● Problem description
Could you copy the records below exactly, leaving out any pictures?

Content starts

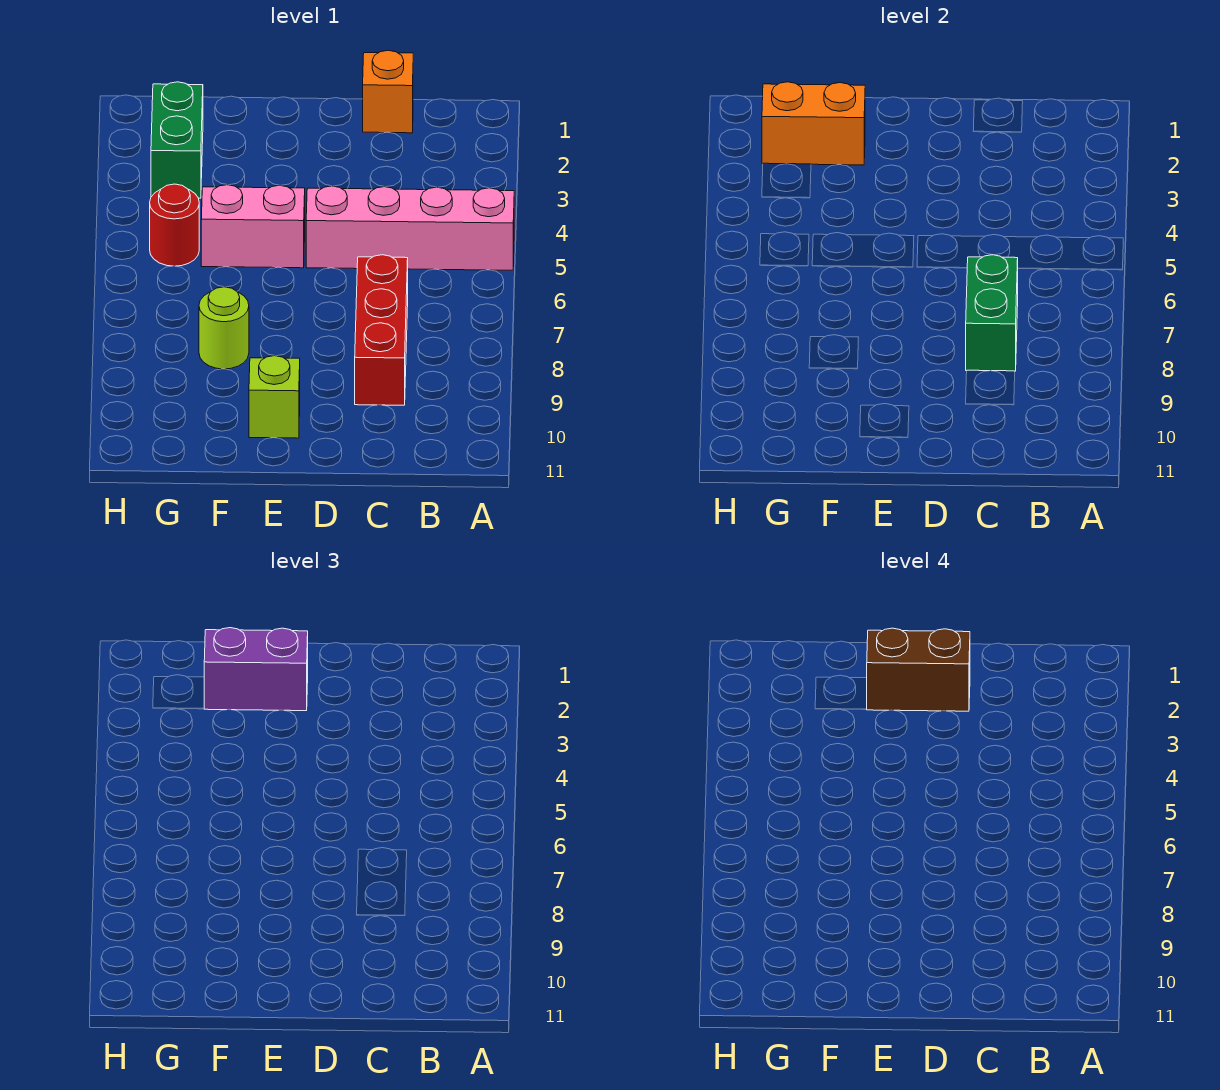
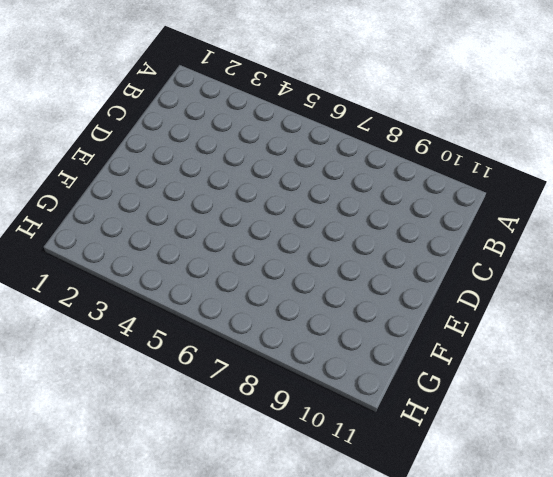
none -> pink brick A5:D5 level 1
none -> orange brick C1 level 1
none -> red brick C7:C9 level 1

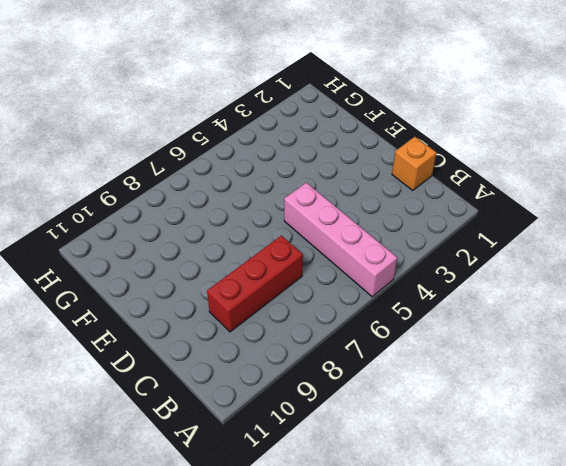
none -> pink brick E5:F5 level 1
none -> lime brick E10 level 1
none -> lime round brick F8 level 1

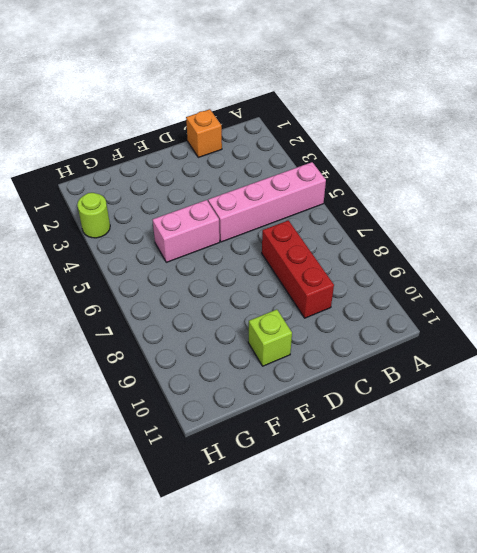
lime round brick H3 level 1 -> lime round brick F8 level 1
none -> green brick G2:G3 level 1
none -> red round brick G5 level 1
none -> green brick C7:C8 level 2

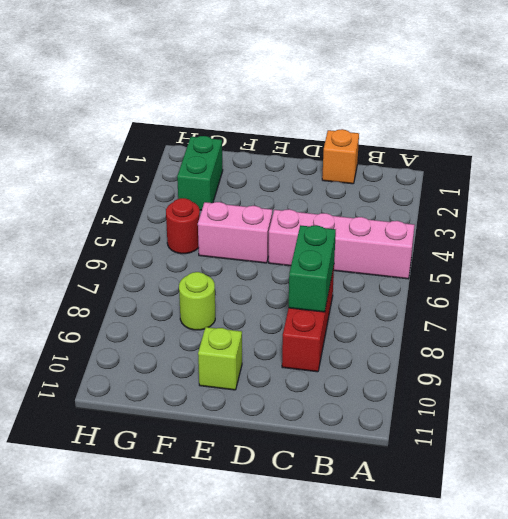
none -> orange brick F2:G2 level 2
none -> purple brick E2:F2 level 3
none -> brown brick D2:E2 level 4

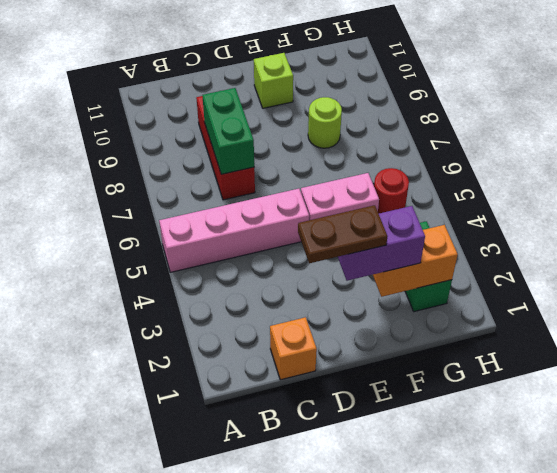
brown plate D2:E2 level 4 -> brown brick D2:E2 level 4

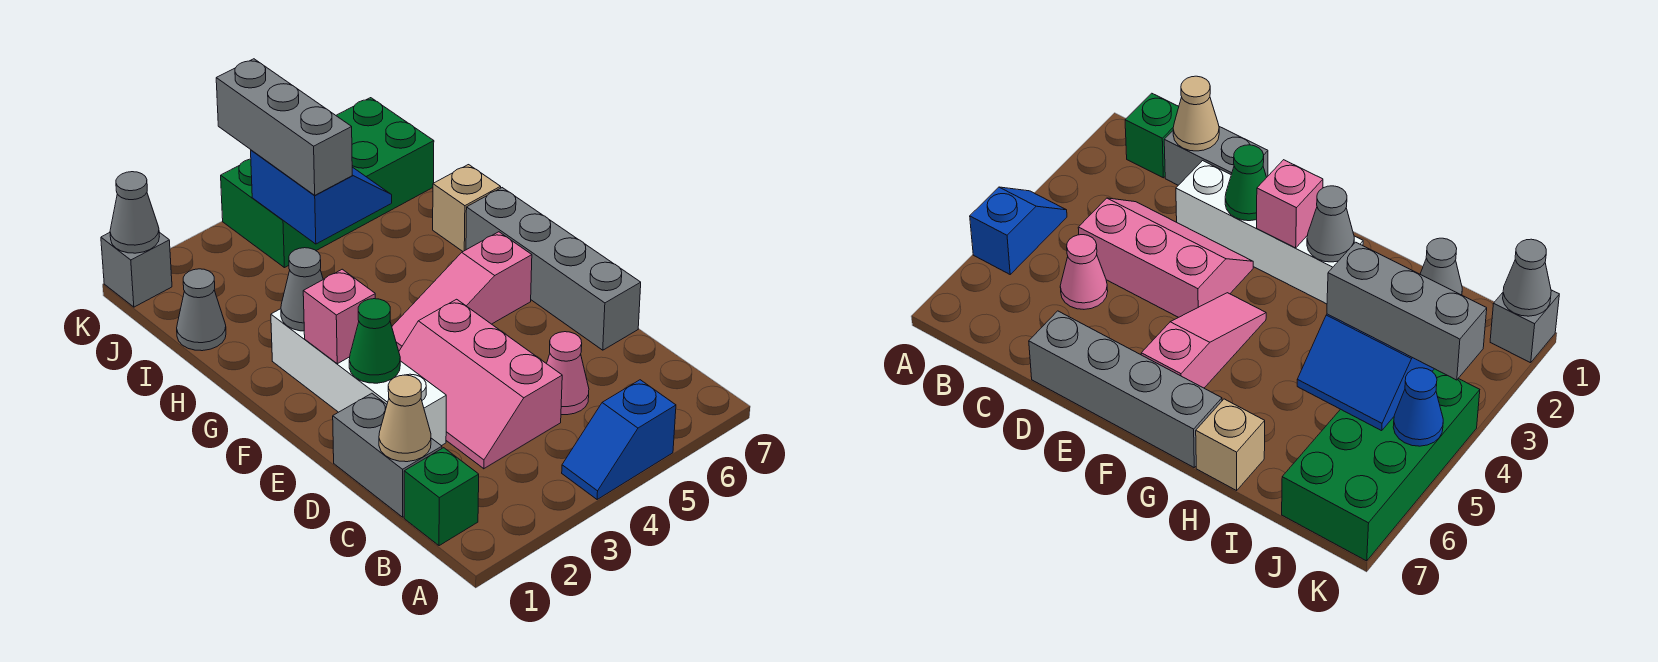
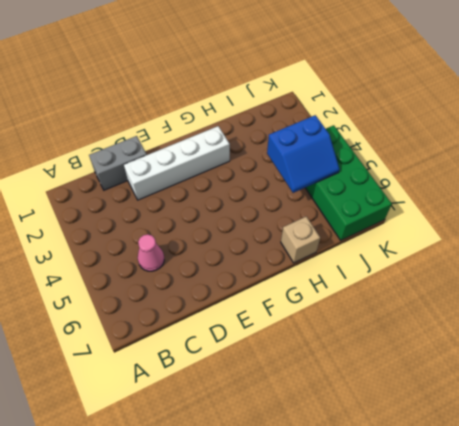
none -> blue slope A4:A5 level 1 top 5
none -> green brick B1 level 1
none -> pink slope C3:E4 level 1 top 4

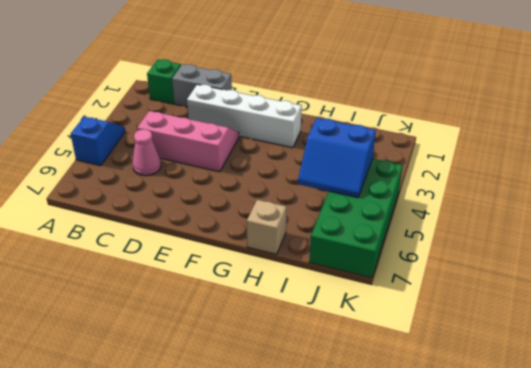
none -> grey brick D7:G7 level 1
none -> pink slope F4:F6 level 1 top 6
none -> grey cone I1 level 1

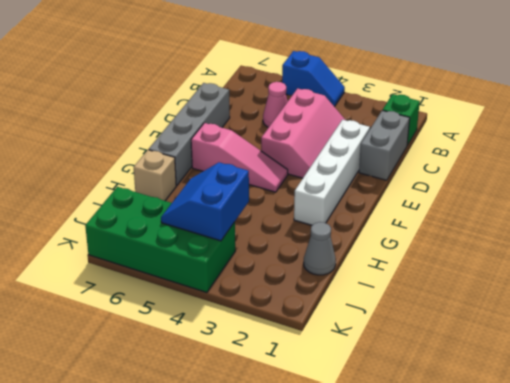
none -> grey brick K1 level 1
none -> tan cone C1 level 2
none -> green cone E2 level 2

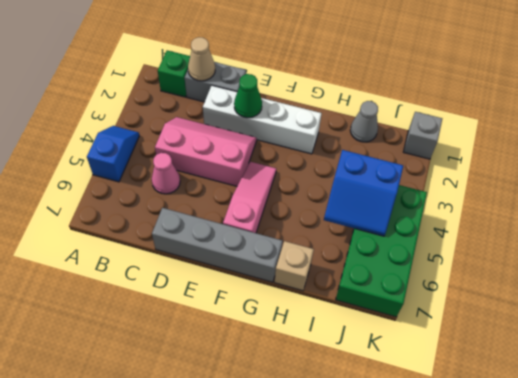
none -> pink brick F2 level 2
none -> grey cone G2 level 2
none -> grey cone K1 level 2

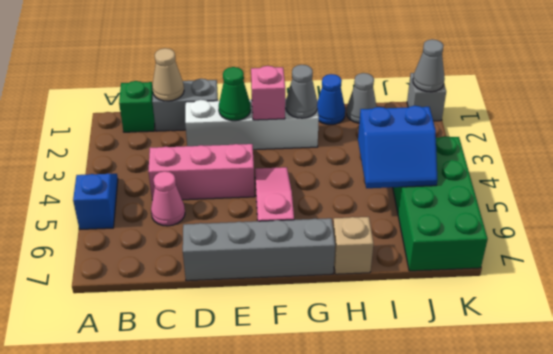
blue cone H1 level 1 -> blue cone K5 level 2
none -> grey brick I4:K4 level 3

Content ends

● Answer space
none -> pink brick A5:D5 level 1
none -> orange brick C1 level 1
none -> red brick C7:C9 level 1

none -> pink brick E5:F5 level 1
none -> lime brick E10 level 1
none -> lime round brick F8 level 1

lime round brick H3 level 1 -> lime round brick F8 level 1
none -> green brick G2:G3 level 1
none -> red round brick G5 level 1
none -> green brick C7:C8 level 2

none -> orange brick F2:G2 level 2
none -> purple brick E2:F2 level 3
none -> brown brick D2:E2 level 4

brown plate D2:E2 level 4 -> brown brick D2:E2 level 4

none -> blue slope A4:A5 level 1 top 5
none -> green brick B1 level 1
none -> pink slope C3:E4 level 1 top 4

none -> grey brick D7:G7 level 1
none -> pink slope F4:F6 level 1 top 6
none -> grey cone I1 level 1

none -> grey brick K1 level 1
none -> tan cone C1 level 2
none -> green cone E2 level 2

none -> pink brick F2 level 2
none -> grey cone G2 level 2
none -> grey cone K1 level 2

blue cone H1 level 1 -> blue cone K5 level 2
none -> grey brick I4:K4 level 3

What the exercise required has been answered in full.